PROVIDED ENTRIES:
--- START ---
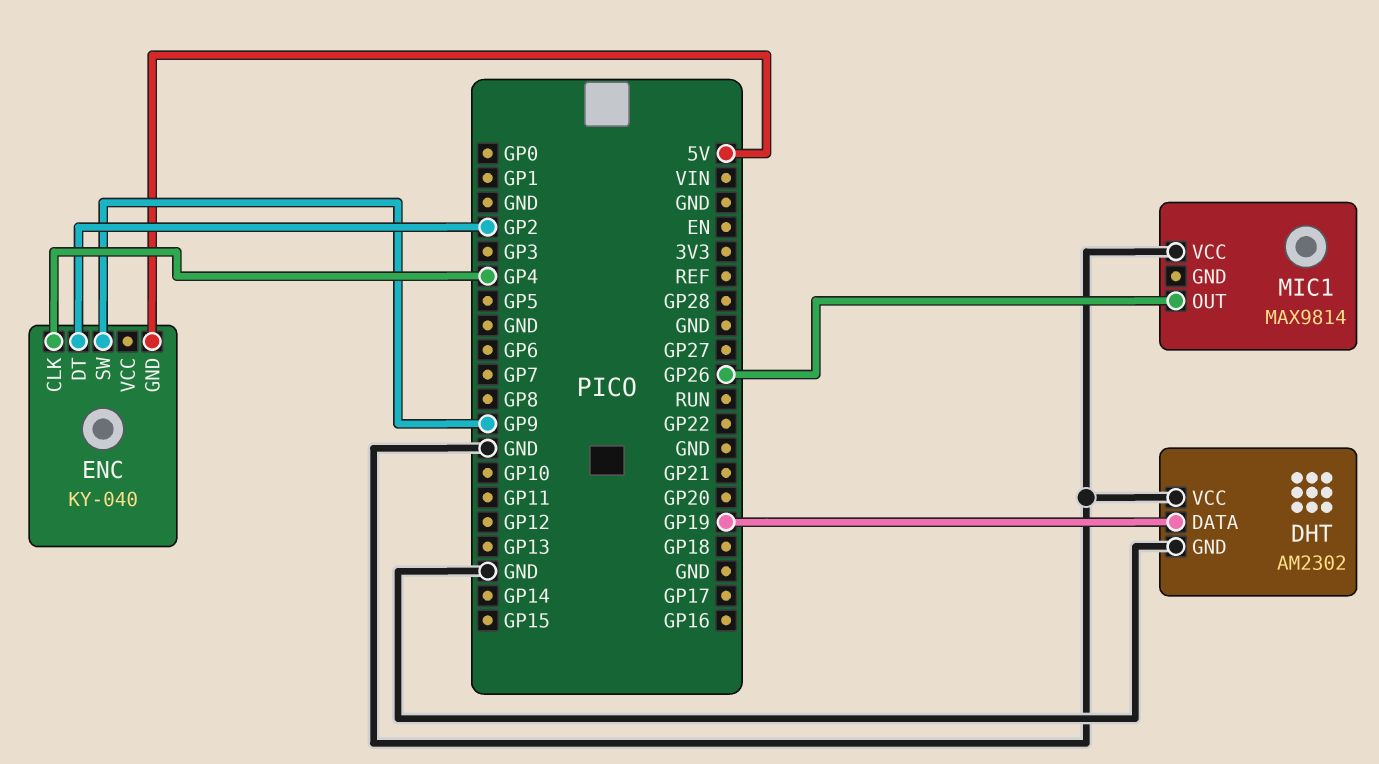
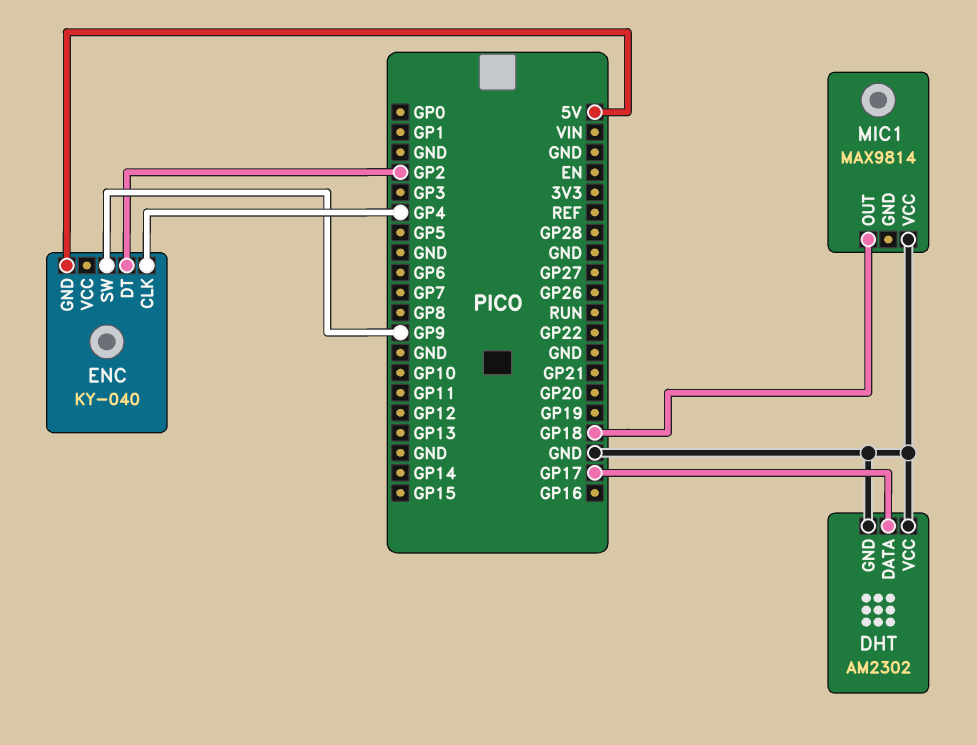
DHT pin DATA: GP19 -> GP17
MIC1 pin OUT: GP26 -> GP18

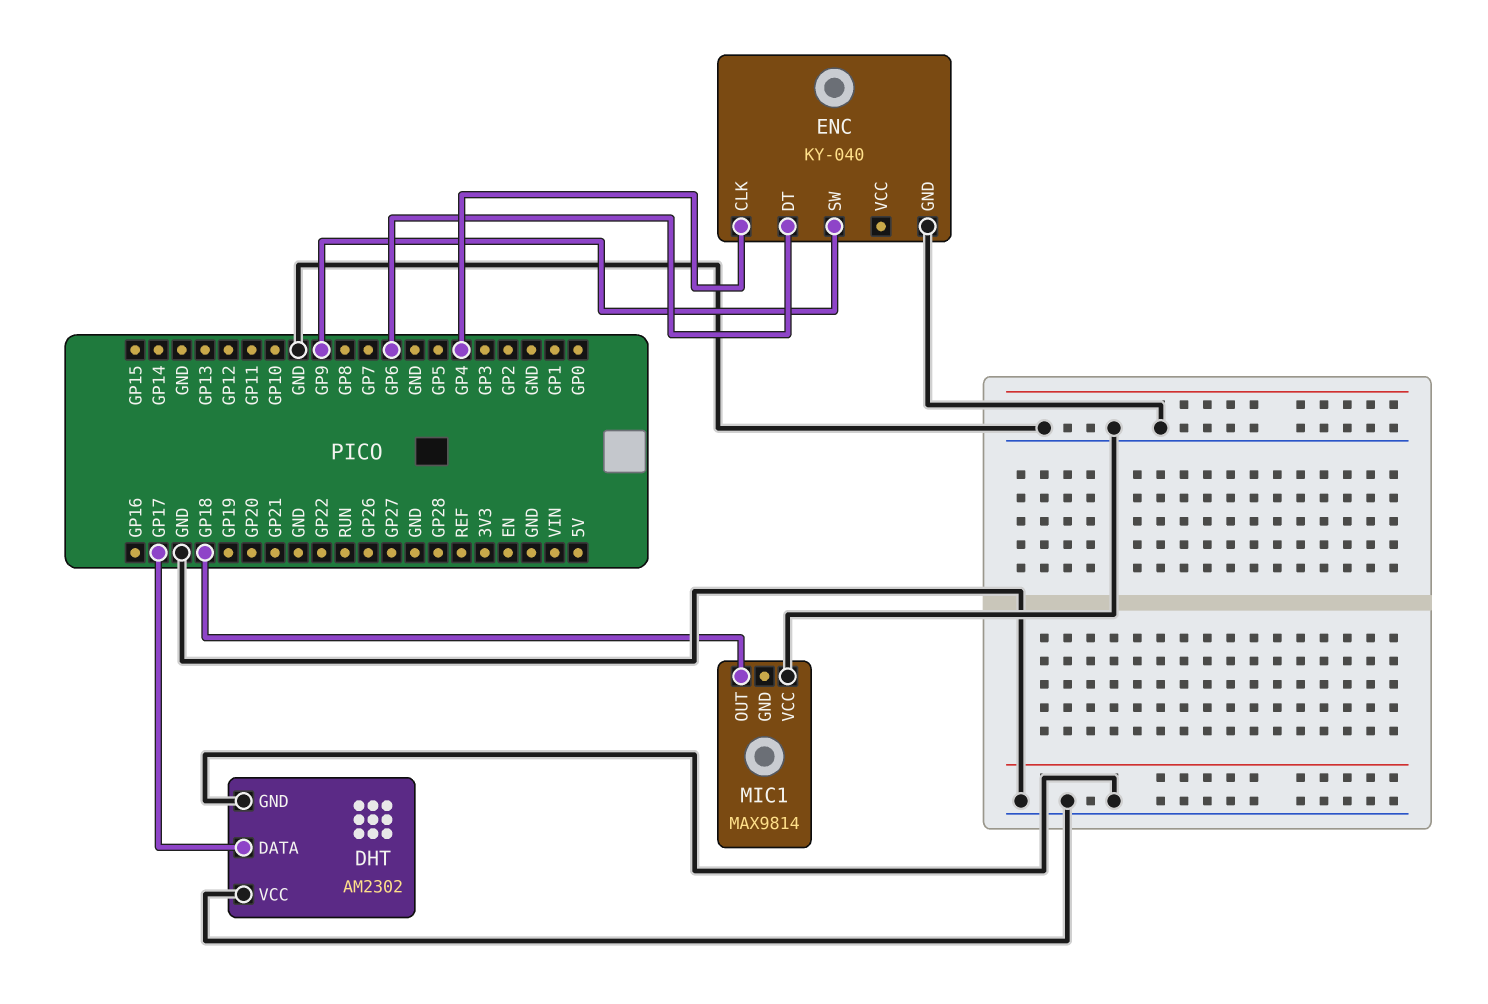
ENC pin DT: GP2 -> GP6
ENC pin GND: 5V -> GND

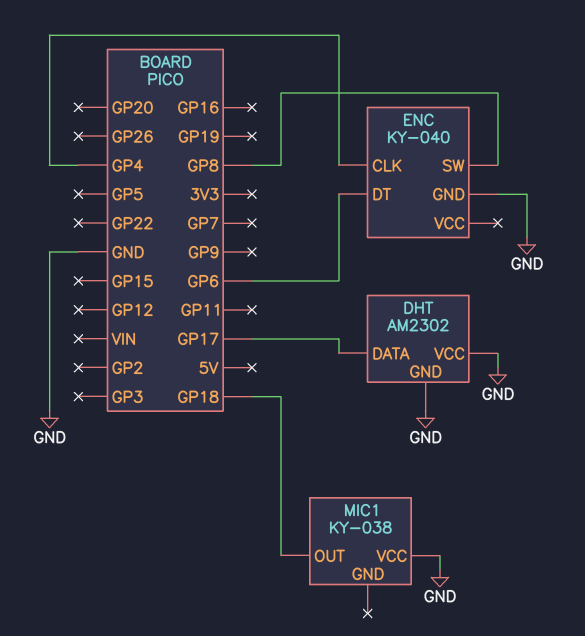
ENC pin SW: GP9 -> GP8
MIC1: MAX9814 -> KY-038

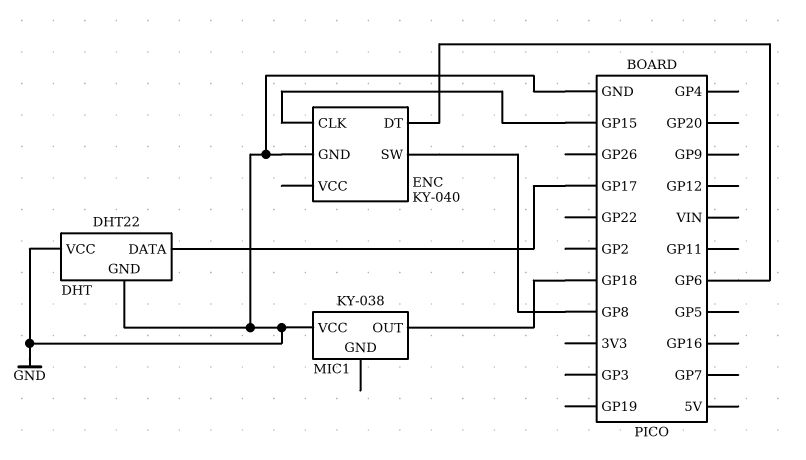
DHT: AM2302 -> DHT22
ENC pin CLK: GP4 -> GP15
--- END ---
TASK ITEM:
When you give the entries again, keep them exact and omit any picture they contain.

RESPONSE:
DHT pin DATA: GP19 -> GP17
MIC1 pin OUT: GP26 -> GP18

ENC pin DT: GP2 -> GP6
ENC pin GND: 5V -> GND

ENC pin SW: GP9 -> GP8
MIC1: MAX9814 -> KY-038

DHT: AM2302 -> DHT22
ENC pin CLK: GP4 -> GP15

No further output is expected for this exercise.